**WHAT YOU SHOULD DO:** Which lines of the records contain the word "traffic"? Show each of them.

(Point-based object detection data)

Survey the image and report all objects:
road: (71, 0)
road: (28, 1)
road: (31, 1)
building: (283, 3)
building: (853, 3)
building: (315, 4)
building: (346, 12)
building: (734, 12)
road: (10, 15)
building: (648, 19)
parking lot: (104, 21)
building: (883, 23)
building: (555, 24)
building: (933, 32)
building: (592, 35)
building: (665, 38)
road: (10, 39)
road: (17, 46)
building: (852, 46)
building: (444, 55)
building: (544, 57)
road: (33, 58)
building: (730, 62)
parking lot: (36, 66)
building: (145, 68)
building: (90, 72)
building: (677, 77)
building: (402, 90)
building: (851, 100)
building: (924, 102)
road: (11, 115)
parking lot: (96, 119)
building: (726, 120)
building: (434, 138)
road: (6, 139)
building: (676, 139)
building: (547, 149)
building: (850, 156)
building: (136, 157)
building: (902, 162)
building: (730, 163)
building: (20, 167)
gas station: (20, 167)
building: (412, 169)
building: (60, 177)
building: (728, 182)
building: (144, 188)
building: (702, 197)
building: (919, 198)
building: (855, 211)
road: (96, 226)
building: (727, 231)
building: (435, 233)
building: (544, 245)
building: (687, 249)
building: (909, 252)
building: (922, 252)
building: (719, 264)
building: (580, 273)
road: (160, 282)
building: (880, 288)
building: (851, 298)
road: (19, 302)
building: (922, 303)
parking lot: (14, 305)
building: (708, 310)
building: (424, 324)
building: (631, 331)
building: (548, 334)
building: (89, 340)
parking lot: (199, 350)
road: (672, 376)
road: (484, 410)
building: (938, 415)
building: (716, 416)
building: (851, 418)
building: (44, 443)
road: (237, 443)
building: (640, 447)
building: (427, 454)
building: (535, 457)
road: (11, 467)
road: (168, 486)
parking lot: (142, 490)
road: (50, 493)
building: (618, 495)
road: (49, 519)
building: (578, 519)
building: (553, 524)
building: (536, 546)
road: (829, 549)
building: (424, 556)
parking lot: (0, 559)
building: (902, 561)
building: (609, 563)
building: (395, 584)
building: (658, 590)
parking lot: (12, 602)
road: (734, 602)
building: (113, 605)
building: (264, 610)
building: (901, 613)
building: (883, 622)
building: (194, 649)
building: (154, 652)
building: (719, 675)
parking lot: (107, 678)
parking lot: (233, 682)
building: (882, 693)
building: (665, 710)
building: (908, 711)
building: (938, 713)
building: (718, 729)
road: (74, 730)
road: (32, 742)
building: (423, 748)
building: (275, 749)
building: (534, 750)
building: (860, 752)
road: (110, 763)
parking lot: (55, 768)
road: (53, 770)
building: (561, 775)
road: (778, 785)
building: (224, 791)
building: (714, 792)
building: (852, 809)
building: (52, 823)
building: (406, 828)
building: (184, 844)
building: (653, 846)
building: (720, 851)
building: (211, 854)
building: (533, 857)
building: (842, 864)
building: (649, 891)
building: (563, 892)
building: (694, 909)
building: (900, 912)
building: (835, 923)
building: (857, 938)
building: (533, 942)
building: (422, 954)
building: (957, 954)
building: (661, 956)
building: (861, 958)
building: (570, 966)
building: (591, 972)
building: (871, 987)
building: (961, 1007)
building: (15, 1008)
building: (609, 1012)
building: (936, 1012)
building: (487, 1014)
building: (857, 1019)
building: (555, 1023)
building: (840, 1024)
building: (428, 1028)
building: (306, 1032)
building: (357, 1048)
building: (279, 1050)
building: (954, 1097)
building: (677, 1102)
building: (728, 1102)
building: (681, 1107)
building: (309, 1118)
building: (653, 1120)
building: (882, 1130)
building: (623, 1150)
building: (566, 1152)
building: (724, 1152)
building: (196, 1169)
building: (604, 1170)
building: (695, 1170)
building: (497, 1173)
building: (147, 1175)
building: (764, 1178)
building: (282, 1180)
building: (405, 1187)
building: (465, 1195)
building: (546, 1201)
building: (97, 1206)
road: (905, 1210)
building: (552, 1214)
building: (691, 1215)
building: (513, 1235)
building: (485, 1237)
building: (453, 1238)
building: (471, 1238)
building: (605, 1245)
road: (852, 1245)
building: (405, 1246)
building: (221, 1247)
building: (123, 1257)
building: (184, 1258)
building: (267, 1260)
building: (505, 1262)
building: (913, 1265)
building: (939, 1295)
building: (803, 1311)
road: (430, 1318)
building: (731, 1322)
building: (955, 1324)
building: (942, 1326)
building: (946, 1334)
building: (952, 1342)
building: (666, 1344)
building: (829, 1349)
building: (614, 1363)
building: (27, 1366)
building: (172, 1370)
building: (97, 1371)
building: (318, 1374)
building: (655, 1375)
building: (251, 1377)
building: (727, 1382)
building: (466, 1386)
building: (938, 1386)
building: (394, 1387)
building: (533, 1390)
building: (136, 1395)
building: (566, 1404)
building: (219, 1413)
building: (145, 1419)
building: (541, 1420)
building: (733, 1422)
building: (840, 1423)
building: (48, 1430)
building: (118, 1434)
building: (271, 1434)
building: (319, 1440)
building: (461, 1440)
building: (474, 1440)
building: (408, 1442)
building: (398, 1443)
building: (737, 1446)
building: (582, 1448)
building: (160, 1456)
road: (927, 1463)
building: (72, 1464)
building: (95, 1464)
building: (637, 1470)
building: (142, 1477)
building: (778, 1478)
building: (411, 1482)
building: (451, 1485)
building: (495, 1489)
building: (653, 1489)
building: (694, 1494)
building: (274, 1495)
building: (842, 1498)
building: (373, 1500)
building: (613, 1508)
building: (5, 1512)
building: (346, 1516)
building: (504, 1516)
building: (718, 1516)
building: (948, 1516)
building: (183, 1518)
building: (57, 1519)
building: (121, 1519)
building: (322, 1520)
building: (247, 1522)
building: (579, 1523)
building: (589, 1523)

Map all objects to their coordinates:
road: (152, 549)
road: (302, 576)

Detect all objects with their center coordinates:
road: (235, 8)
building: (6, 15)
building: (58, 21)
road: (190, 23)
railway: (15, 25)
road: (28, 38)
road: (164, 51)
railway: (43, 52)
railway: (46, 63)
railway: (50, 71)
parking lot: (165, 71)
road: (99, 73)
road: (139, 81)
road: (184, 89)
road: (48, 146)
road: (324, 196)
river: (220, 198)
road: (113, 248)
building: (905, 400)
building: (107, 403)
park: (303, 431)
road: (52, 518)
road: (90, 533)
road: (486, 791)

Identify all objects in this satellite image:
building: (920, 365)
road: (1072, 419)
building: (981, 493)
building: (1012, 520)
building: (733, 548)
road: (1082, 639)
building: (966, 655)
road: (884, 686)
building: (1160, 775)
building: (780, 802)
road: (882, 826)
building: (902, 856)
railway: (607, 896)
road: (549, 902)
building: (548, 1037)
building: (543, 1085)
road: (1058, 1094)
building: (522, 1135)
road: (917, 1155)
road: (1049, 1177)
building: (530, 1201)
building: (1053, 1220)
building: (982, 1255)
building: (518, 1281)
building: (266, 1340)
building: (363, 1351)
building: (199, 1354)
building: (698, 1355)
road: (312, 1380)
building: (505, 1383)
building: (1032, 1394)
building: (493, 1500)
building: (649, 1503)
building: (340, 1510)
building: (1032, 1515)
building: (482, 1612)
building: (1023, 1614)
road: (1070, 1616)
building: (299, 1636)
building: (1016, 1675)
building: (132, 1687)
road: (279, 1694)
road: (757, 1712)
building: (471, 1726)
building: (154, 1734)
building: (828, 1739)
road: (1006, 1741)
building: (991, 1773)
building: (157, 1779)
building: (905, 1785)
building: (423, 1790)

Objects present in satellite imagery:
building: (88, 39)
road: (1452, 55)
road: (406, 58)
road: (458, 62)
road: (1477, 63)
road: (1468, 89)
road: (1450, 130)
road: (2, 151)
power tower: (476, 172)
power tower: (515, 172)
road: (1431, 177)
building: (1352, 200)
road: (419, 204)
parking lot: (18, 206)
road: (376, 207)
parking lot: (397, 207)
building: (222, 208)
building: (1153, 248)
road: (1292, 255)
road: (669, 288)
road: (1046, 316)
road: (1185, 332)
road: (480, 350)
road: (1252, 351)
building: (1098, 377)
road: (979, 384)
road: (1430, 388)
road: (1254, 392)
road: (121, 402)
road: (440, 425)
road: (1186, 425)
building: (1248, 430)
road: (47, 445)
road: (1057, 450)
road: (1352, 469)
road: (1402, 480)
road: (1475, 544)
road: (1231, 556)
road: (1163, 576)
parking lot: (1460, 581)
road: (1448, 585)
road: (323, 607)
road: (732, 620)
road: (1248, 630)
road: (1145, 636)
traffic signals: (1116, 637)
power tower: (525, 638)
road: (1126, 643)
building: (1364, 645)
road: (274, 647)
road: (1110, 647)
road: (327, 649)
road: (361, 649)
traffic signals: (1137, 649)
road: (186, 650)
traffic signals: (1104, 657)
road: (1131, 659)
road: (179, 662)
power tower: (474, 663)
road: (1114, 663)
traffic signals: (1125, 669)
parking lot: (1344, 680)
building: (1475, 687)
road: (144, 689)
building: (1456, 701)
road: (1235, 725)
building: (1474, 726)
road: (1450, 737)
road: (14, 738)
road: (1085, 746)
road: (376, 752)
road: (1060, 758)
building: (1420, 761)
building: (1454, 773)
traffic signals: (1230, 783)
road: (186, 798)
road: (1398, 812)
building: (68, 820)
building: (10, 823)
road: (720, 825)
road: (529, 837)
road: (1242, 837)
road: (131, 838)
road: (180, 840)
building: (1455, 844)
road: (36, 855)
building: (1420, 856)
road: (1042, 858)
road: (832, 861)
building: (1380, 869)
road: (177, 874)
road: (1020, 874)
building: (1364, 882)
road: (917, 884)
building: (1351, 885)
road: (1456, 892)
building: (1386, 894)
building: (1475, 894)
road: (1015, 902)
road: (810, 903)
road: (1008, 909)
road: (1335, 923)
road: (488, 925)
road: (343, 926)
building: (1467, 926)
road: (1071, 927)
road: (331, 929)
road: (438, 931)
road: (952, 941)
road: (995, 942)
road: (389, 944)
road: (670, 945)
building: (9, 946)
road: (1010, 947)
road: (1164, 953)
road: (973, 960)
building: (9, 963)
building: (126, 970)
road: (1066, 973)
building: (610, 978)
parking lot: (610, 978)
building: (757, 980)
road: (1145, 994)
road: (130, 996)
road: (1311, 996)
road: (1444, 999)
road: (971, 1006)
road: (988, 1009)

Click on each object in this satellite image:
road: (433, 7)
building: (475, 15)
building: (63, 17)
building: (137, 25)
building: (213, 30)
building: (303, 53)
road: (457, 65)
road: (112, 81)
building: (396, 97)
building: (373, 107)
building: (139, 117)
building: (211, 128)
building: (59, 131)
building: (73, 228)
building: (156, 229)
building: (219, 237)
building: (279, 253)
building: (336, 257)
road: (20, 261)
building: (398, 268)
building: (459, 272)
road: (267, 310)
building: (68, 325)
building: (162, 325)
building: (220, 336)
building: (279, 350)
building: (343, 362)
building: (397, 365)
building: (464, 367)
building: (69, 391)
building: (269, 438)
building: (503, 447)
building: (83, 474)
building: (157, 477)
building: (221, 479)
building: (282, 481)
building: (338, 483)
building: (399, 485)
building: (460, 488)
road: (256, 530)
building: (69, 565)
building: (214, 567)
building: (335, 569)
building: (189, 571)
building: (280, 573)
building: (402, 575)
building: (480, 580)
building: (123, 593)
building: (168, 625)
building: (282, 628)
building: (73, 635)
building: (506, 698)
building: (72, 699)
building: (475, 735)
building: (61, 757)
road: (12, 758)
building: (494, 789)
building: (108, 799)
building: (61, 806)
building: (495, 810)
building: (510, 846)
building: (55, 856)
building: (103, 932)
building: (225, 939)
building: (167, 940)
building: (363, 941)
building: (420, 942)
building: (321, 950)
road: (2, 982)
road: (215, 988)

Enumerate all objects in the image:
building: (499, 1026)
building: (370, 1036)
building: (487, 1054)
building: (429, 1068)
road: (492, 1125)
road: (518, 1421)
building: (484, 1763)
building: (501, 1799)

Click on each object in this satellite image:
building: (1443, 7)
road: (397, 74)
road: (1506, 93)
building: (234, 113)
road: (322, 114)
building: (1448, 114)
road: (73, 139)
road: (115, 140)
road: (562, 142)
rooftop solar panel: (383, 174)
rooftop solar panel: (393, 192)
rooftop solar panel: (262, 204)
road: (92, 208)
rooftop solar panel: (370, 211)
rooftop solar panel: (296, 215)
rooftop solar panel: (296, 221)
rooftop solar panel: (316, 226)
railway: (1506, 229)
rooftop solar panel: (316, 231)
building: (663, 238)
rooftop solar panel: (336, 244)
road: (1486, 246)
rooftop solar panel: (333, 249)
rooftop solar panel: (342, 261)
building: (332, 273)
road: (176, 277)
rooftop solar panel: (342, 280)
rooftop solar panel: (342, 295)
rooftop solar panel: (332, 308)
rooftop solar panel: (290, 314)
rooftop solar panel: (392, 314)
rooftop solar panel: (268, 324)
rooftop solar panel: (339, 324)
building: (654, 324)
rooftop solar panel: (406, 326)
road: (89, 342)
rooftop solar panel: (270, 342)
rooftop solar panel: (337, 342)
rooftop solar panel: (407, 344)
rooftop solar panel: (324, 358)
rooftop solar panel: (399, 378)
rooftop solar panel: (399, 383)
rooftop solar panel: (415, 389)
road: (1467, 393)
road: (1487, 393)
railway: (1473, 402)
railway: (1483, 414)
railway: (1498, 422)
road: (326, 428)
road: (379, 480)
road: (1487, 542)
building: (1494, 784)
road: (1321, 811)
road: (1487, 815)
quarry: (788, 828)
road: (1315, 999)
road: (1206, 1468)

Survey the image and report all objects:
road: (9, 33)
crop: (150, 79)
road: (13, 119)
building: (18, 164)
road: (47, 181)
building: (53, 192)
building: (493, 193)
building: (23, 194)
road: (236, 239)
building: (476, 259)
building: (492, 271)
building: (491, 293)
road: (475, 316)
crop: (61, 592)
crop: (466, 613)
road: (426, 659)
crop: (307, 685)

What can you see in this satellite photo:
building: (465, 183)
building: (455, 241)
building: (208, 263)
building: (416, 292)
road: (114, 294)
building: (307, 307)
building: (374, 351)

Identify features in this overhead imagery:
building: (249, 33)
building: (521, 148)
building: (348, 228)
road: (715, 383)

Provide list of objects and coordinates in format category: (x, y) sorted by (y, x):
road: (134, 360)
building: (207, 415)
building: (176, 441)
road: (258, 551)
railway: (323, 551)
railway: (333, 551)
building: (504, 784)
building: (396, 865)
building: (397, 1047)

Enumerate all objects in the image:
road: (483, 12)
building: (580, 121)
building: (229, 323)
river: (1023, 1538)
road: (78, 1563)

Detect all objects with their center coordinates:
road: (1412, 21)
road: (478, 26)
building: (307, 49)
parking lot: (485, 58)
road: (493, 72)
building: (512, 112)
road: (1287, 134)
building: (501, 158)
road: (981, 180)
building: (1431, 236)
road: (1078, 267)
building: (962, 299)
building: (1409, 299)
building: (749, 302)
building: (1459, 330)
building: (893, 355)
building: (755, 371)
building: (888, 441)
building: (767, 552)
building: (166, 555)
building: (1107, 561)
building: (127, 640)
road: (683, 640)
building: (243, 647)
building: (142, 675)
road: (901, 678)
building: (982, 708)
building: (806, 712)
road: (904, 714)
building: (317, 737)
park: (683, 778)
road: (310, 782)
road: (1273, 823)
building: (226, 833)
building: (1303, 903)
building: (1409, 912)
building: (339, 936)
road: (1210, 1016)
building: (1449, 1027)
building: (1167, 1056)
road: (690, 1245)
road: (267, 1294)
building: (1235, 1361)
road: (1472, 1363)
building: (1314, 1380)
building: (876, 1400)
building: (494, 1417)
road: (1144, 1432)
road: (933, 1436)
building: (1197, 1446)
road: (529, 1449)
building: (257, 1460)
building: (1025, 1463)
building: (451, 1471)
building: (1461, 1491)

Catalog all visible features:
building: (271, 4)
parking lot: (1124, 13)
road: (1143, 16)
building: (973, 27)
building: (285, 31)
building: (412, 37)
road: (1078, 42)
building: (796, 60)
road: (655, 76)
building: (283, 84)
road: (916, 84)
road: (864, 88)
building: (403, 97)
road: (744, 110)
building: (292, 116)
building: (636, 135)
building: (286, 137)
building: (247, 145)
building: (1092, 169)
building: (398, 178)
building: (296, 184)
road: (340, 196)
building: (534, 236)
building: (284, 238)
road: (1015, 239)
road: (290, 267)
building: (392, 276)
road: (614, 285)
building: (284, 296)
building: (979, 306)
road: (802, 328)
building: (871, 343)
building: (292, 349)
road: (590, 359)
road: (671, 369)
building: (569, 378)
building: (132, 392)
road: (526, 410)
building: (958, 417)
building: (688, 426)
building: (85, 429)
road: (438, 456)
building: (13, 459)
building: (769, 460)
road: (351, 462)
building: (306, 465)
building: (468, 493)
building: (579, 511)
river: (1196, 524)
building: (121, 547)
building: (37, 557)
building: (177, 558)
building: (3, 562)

**WRITTEN ANSWER:**
traffic signals: (1116, 637)
traffic signals: (1137, 649)
traffic signals: (1104, 657)
traffic signals: (1125, 669)
traffic signals: (1230, 783)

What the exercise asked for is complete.